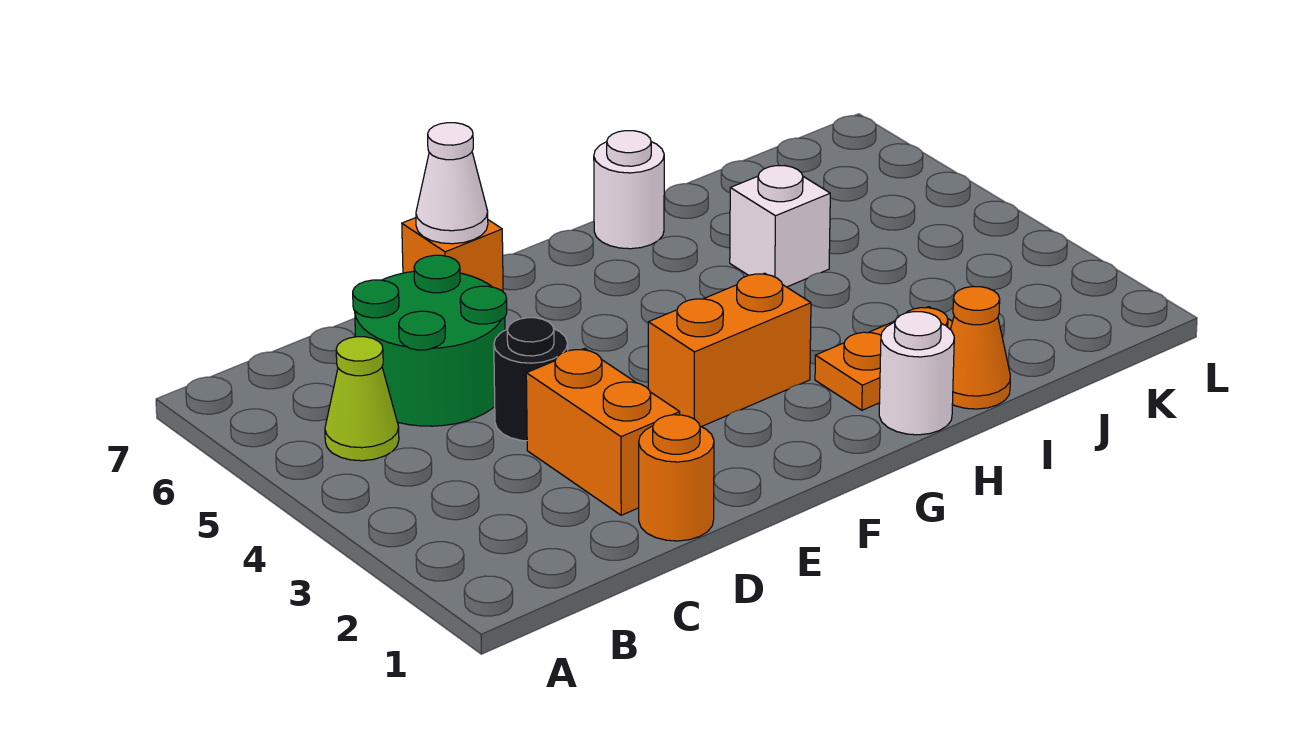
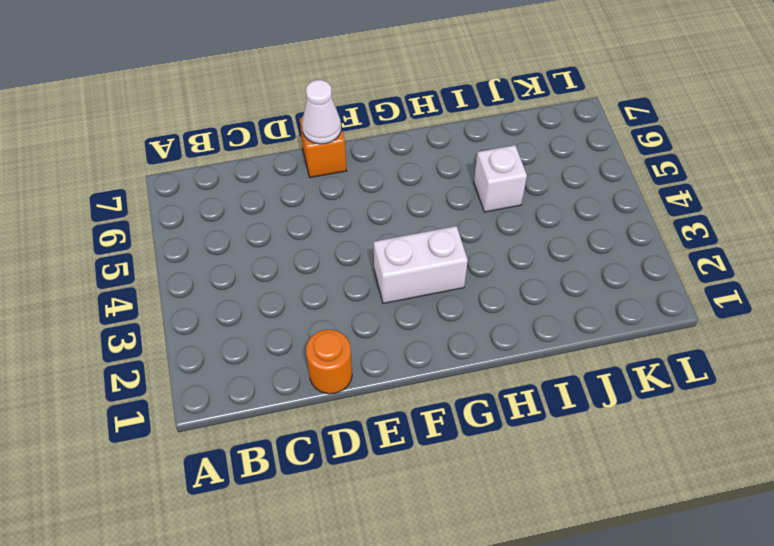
white 1x2 brick [374,226,468,303] -> orange 1x2 brick [648,273,811,427]
none -> lime 1x1 cone [325,337,399,461]
none -> green 2x2 round brick [353,255,507,426]
none -> orange 1x2 brick [526,348,680,515]

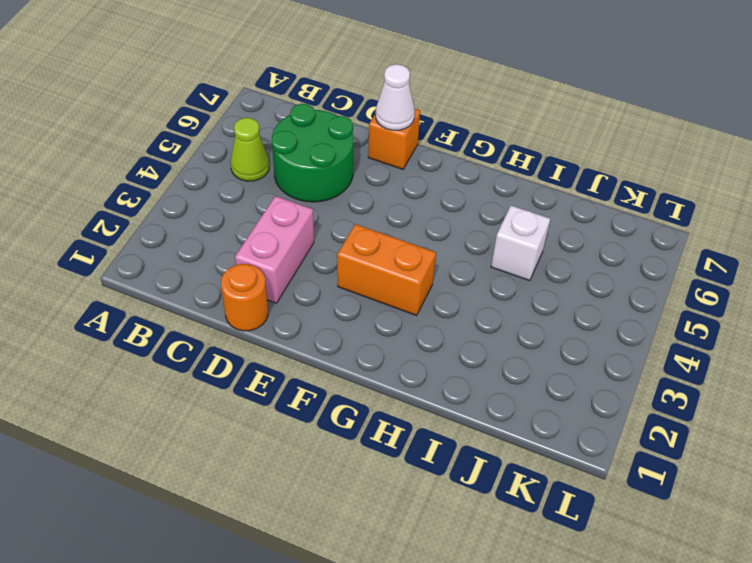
pink 1x2 brick [235,196,314,303] -> orange 1x2 brick [526,348,680,515]
none -> black 1x1 round brick [494,318,568,441]
none -> white 1x1 round brick [879,312,954,435]
none -> orange 1x2 plate [815,307,952,410]

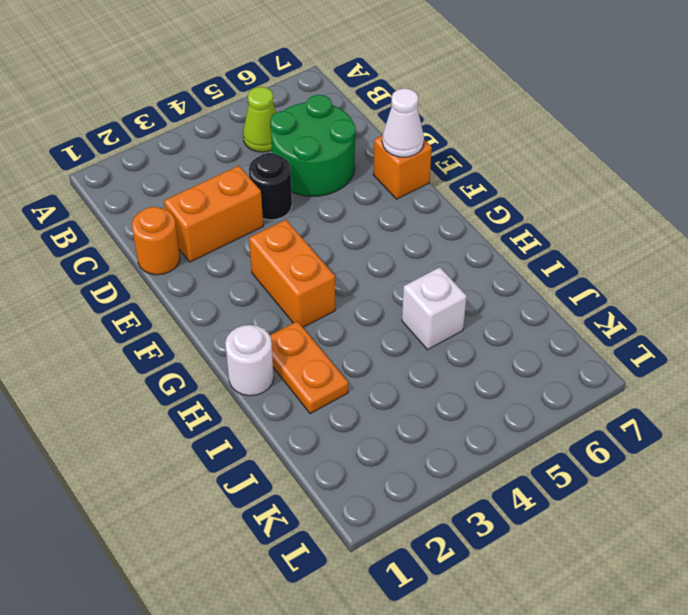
none -> white 1x1 round brick [594,131,664,249]
none -> orange 1x1 cone [950,287,1010,409]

◇ ◇ ◇

→ TASK DETAILS: Print the listing again exactly as it appears, except for the pictures, which stay out.

→ RESPONSE AREA:
white 1x2 brick [374,226,468,303] -> orange 1x2 brick [648,273,811,427]
none -> lime 1x1 cone [325,337,399,461]
none -> green 2x2 round brick [353,255,507,426]
none -> orange 1x2 brick [526,348,680,515]

pink 1x2 brick [235,196,314,303] -> orange 1x2 brick [526,348,680,515]
none -> black 1x1 round brick [494,318,568,441]
none -> white 1x1 round brick [879,312,954,435]
none -> orange 1x2 plate [815,307,952,410]

none -> white 1x1 round brick [594,131,664,249]
none -> orange 1x1 cone [950,287,1010,409]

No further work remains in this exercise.